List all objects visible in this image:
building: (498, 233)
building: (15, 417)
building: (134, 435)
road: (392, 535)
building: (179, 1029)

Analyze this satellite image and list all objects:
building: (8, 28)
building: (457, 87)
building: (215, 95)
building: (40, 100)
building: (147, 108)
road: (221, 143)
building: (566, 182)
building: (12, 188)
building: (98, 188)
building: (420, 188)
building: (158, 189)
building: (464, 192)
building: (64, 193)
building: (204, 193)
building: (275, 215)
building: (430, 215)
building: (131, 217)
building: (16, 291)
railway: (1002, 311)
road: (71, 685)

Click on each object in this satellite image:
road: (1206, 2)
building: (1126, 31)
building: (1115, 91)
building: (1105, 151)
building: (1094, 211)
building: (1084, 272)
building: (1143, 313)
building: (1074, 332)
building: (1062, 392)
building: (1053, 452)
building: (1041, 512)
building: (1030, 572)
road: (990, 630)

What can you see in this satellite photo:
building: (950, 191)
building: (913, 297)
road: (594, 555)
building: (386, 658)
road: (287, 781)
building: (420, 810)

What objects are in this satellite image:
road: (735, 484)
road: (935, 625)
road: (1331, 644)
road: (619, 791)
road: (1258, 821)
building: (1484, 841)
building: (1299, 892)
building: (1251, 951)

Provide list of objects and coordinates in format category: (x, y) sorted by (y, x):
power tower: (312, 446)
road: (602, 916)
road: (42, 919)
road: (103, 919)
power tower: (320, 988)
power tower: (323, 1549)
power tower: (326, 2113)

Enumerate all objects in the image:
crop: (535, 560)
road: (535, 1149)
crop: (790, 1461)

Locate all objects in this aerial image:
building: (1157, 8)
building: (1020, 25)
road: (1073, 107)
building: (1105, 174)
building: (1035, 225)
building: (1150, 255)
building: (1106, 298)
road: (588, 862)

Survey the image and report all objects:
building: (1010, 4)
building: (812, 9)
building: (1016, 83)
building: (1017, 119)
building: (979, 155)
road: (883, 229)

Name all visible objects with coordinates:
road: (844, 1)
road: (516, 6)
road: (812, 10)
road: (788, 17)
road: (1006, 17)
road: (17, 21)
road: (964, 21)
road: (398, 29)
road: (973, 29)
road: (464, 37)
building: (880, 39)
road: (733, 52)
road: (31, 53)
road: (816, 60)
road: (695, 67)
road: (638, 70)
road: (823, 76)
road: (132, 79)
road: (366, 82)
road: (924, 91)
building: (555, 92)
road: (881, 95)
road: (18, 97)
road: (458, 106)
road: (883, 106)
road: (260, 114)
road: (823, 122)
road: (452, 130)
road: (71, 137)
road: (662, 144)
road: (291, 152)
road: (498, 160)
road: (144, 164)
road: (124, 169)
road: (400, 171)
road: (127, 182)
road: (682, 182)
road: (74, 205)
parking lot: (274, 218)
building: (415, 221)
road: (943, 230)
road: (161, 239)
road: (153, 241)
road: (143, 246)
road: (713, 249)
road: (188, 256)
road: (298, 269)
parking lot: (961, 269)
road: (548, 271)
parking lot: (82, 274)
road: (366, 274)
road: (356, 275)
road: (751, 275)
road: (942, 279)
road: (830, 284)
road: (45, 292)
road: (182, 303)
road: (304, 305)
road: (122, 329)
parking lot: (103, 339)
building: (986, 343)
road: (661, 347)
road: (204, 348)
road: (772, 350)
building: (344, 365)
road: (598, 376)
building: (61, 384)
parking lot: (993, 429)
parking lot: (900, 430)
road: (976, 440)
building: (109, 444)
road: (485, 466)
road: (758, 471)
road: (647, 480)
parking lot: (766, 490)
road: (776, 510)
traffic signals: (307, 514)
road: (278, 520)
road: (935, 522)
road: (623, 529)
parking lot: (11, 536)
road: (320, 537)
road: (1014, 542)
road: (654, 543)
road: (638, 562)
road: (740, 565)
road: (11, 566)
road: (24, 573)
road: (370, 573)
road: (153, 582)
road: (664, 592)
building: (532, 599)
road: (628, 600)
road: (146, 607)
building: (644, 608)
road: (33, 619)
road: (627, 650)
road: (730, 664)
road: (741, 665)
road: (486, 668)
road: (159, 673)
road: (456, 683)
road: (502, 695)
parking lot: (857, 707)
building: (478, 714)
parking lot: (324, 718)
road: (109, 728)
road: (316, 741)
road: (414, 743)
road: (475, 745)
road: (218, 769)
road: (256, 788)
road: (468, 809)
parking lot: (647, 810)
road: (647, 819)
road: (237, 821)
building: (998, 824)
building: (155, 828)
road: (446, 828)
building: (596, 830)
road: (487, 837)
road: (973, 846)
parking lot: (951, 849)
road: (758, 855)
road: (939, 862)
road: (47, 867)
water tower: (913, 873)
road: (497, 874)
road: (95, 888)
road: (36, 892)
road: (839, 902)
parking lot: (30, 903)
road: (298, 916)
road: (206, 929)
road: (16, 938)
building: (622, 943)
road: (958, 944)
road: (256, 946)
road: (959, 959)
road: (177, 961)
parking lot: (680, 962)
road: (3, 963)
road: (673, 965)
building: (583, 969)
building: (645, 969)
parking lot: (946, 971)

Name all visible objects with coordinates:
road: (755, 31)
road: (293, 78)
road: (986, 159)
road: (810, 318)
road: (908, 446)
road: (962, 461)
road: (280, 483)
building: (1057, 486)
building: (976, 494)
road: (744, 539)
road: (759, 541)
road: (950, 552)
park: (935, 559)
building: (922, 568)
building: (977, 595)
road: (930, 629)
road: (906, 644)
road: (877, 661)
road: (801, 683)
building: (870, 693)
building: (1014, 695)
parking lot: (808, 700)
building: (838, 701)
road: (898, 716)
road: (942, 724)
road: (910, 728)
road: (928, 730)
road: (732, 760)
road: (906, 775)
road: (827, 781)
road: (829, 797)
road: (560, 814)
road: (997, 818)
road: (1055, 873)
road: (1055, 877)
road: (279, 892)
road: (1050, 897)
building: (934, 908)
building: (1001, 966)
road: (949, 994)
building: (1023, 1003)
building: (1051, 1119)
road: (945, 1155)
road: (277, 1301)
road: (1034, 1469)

○ ○ ○ ○

Directions
Print out the listing in full, exactly as it appears.

Solution for this task
List all objects visible in this image:
building: (498, 233)
building: (15, 417)
building: (134, 435)
road: (392, 535)
building: (179, 1029)

Analyze this satellite image and list all objects:
building: (8, 28)
building: (457, 87)
building: (215, 95)
building: (40, 100)
building: (147, 108)
road: (221, 143)
building: (566, 182)
building: (12, 188)
building: (98, 188)
building: (420, 188)
building: (158, 189)
building: (464, 192)
building: (64, 193)
building: (204, 193)
building: (275, 215)
building: (430, 215)
building: (131, 217)
building: (16, 291)
railway: (1002, 311)
road: (71, 685)

Click on each object in this satellite image:
road: (1206, 2)
building: (1126, 31)
building: (1115, 91)
building: (1105, 151)
building: (1094, 211)
building: (1084, 272)
building: (1143, 313)
building: (1074, 332)
building: (1062, 392)
building: (1053, 452)
building: (1041, 512)
building: (1030, 572)
road: (990, 630)

What can you see in this satellite photo:
building: (950, 191)
building: (913, 297)
road: (594, 555)
building: (386, 658)
road: (287, 781)
building: (420, 810)

What objects are in this satellite image:
road: (735, 484)
road: (935, 625)
road: (1331, 644)
road: (619, 791)
road: (1258, 821)
building: (1484, 841)
building: (1299, 892)
building: (1251, 951)

Provide list of objects and coordinates in format category: (x, y) sorted by (y, x):
power tower: (312, 446)
road: (602, 916)
road: (42, 919)
road: (103, 919)
power tower: (320, 988)
power tower: (323, 1549)
power tower: (326, 2113)

Enumerate all objects in the image:
crop: (535, 560)
road: (535, 1149)
crop: (790, 1461)

Locate all objects in this aerial image:
building: (1157, 8)
building: (1020, 25)
road: (1073, 107)
building: (1105, 174)
building: (1035, 225)
building: (1150, 255)
building: (1106, 298)
road: (588, 862)

Survey the image and report all objects:
building: (1010, 4)
building: (812, 9)
building: (1016, 83)
building: (1017, 119)
building: (979, 155)
road: (883, 229)

Name all visible objects with coordinates:
road: (844, 1)
road: (516, 6)
road: (812, 10)
road: (788, 17)
road: (1006, 17)
road: (17, 21)
road: (964, 21)
road: (398, 29)
road: (973, 29)
road: (464, 37)
building: (880, 39)
road: (733, 52)
road: (31, 53)
road: (816, 60)
road: (695, 67)
road: (638, 70)
road: (823, 76)
road: (132, 79)
road: (366, 82)
road: (924, 91)
building: (555, 92)
road: (881, 95)
road: (18, 97)
road: (458, 106)
road: (883, 106)
road: (260, 114)
road: (823, 122)
road: (452, 130)
road: (71, 137)
road: (662, 144)
road: (291, 152)
road: (498, 160)
road: (144, 164)
road: (124, 169)
road: (400, 171)
road: (127, 182)
road: (682, 182)
road: (74, 205)
parking lot: (274, 218)
building: (415, 221)
road: (943, 230)
road: (161, 239)
road: (153, 241)
road: (143, 246)
road: (713, 249)
road: (188, 256)
road: (298, 269)
parking lot: (961, 269)
road: (548, 271)
parking lot: (82, 274)
road: (366, 274)
road: (356, 275)
road: (751, 275)
road: (942, 279)
road: (830, 284)
road: (45, 292)
road: (182, 303)
road: (304, 305)
road: (122, 329)
parking lot: (103, 339)
building: (986, 343)
road: (661, 347)
road: (204, 348)
road: (772, 350)
building: (344, 365)
road: (598, 376)
building: (61, 384)
parking lot: (993, 429)
parking lot: (900, 430)
road: (976, 440)
building: (109, 444)
road: (485, 466)
road: (758, 471)
road: (647, 480)
parking lot: (766, 490)
road: (776, 510)
traffic signals: (307, 514)
road: (278, 520)
road: (935, 522)
road: (623, 529)
parking lot: (11, 536)
road: (320, 537)
road: (1014, 542)
road: (654, 543)
road: (638, 562)
road: (740, 565)
road: (11, 566)
road: (24, 573)
road: (370, 573)
road: (153, 582)
road: (664, 592)
building: (532, 599)
road: (628, 600)
road: (146, 607)
building: (644, 608)
road: (33, 619)
road: (627, 650)
road: (730, 664)
road: (741, 665)
road: (486, 668)
road: (159, 673)
road: (456, 683)
road: (502, 695)
parking lot: (857, 707)
building: (478, 714)
parking lot: (324, 718)
road: (109, 728)
road: (316, 741)
road: (414, 743)
road: (475, 745)
road: (218, 769)
road: (256, 788)
road: (468, 809)
parking lot: (647, 810)
road: (647, 819)
road: (237, 821)
building: (998, 824)
building: (155, 828)
road: (446, 828)
building: (596, 830)
road: (487, 837)
road: (973, 846)
parking lot: (951, 849)
road: (758, 855)
road: (939, 862)
road: (47, 867)
water tower: (913, 873)
road: (497, 874)
road: (95, 888)
road: (36, 892)
road: (839, 902)
parking lot: (30, 903)
road: (298, 916)
road: (206, 929)
road: (16, 938)
building: (622, 943)
road: (958, 944)
road: (256, 946)
road: (959, 959)
road: (177, 961)
parking lot: (680, 962)
road: (3, 963)
road: (673, 965)
building: (583, 969)
building: (645, 969)
parking lot: (946, 971)

Name all visible objects with coordinates:
road: (755, 31)
road: (293, 78)
road: (986, 159)
road: (810, 318)
road: (908, 446)
road: (962, 461)
road: (280, 483)
building: (1057, 486)
building: (976, 494)
road: (744, 539)
road: (759, 541)
road: (950, 552)
park: (935, 559)
building: (922, 568)
building: (977, 595)
road: (930, 629)
road: (906, 644)
road: (877, 661)
road: (801, 683)
building: (870, 693)
building: (1014, 695)
parking lot: (808, 700)
building: (838, 701)
road: (898, 716)
road: (942, 724)
road: (910, 728)
road: (928, 730)
road: (732, 760)
road: (906, 775)
road: (827, 781)
road: (829, 797)
road: (560, 814)
road: (997, 818)
road: (1055, 873)
road: (1055, 877)
road: (279, 892)
road: (1050, 897)
building: (934, 908)
building: (1001, 966)
road: (949, 994)
building: (1023, 1003)
building: (1051, 1119)
road: (945, 1155)
road: (277, 1301)
road: (1034, 1469)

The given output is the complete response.